Work instructions:
Pictures aside, return all of the records exactly as they stand.

Source records:
::::

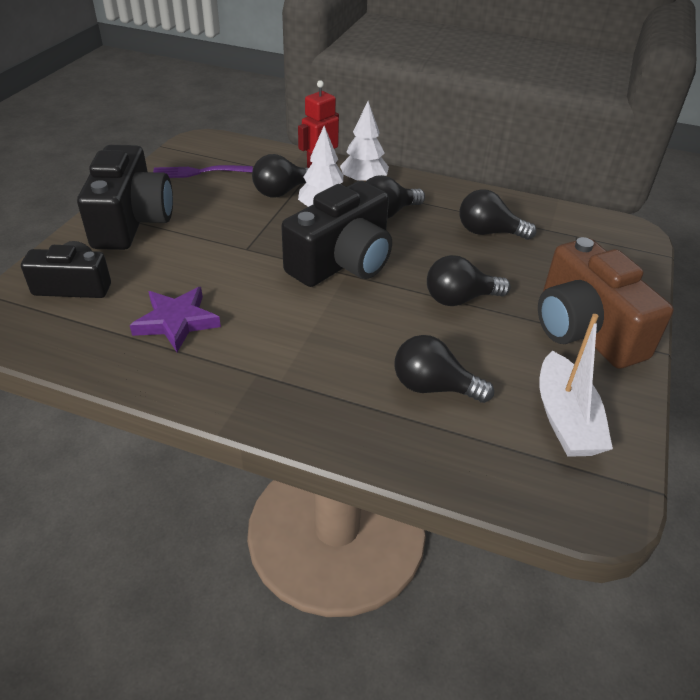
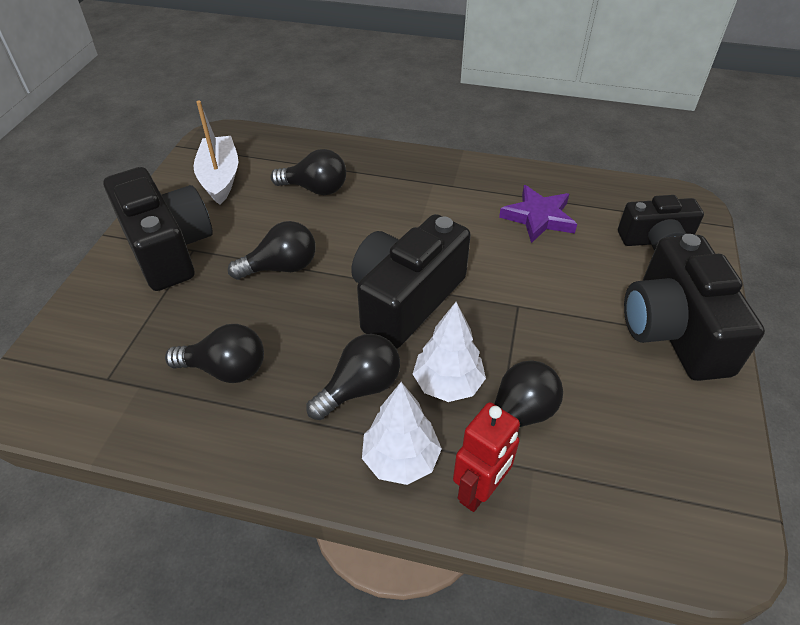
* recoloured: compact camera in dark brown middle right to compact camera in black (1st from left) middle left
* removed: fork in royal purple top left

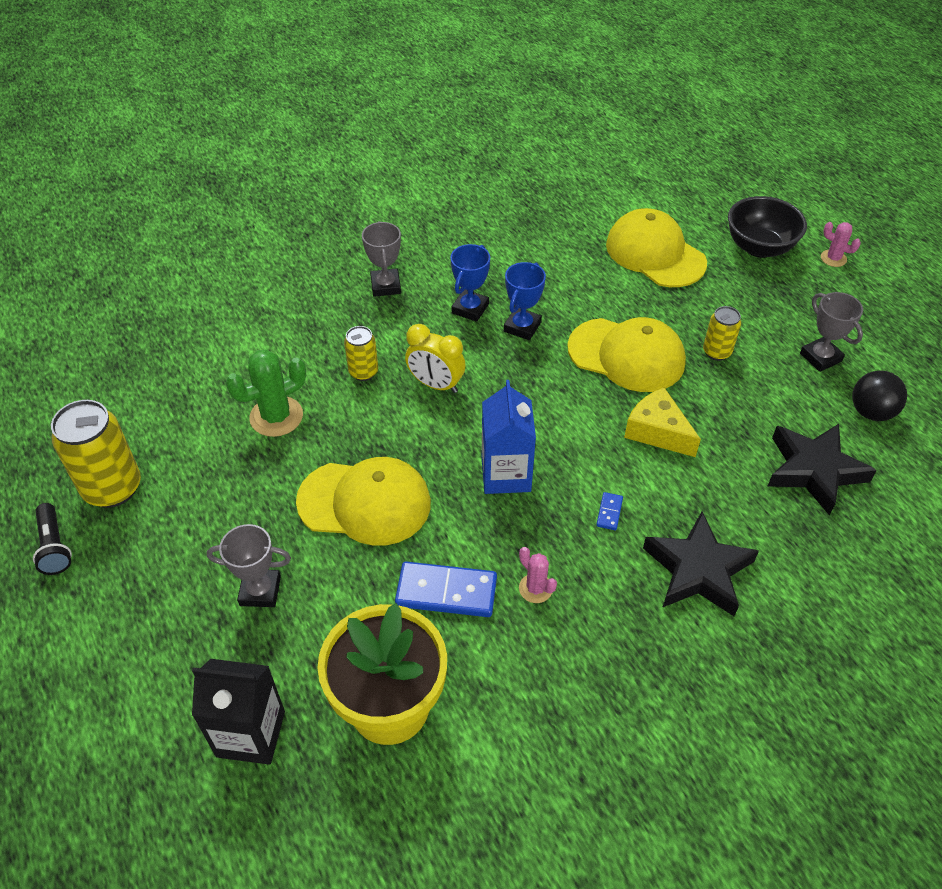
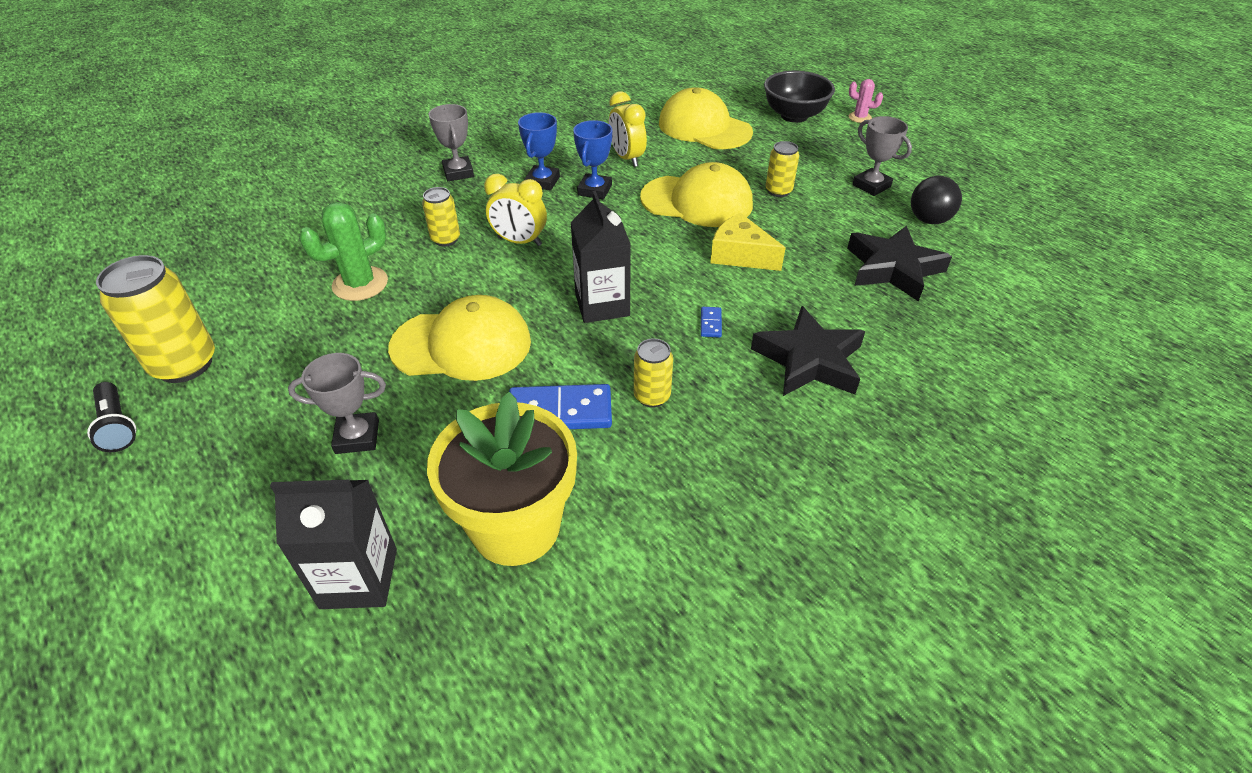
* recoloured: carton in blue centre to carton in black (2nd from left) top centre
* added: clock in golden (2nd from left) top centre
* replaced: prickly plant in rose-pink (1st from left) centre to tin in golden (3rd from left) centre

::::

Answer to this problem:
* recoloured: compact camera in dark brown middle right to compact camera in black (1st from left) middle left
* removed: fork in royal purple top left

* recoloured: carton in blue centre to carton in black (2nd from left) top centre
* added: clock in golden (2nd from left) top centre
* replaced: prickly plant in rose-pink (1st from left) centre to tin in golden (3rd from left) centre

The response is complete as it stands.